Saved data entries:
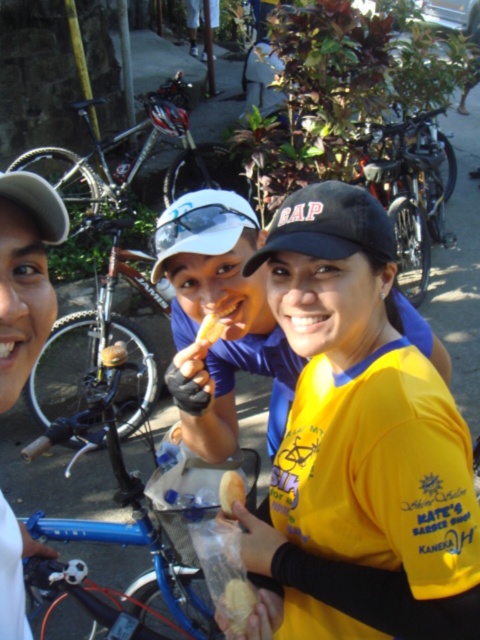
Question: Based on their relative distances, which object is farther from the yellow fabric shirt at center?

Choices:
 (A) blue metallic bicycle at center
 (B) silver metallic bicycle at upper left
 (C) brushed metal bicycle at left

Answer: (B)

Question: Does white matte cap at upper left appear on the right side of yellow matte bread at center?

Choices:
 (A) no
 (B) yes

Answer: (A)

Question: Is yellow fabric shirt at center positioned behind golden brown crumbly pastry at center?

Choices:
 (A) yes
 (B) no

Answer: (B)

Question: Which point is farther from the camera taking this photo?

Choices:
 (A) (276, 572)
 (B) (211, 339)
 (C) (124, 269)
 (D) (245, 589)

Answer: (C)

Question: Which point is farther to the camera?

Choices:
 (A) [x=227, y=472]
 (B) [x=416, y=451]
 (C) [x=24, y=269]
 (D) [x=109, y=614]

Answer: (D)

Question: Is yellow fabric shirt at center in front of white matte cap at upper left?

Choices:
 (A) no
 (B) yes

Answer: (A)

■ EXERCISE REQUIREMENTS ■
Can you pull every line of the records above into your answer word for word, leaving the pictures out?

■ RESULT OF THE TASK ■
Question: Based on their relative distances, which object is farther from the yellow fabric shirt at center?

Choices:
 (A) blue metallic bicycle at center
 (B) silver metallic bicycle at upper left
 (C) brushed metal bicycle at left

Answer: (B)

Question: Does white matte cap at upper left appear on the right side of yellow matte bread at center?

Choices:
 (A) no
 (B) yes

Answer: (A)

Question: Is yellow fabric shirt at center positioned behind golden brown crumbly pastry at center?

Choices:
 (A) yes
 (B) no

Answer: (B)

Question: Which point is farther from the camera taking this photo?

Choices:
 (A) (276, 572)
 (B) (211, 339)
 (C) (124, 269)
 (D) (245, 589)

Answer: (C)

Question: Which point is farther to the camera?

Choices:
 (A) [x=227, y=472]
 (B) [x=416, y=451]
 (C) [x=24, y=269]
 (D) [x=109, y=614]

Answer: (D)

Question: Is yellow fabric shirt at center in front of white matte cap at upper left?

Choices:
 (A) no
 (B) yes

Answer: (A)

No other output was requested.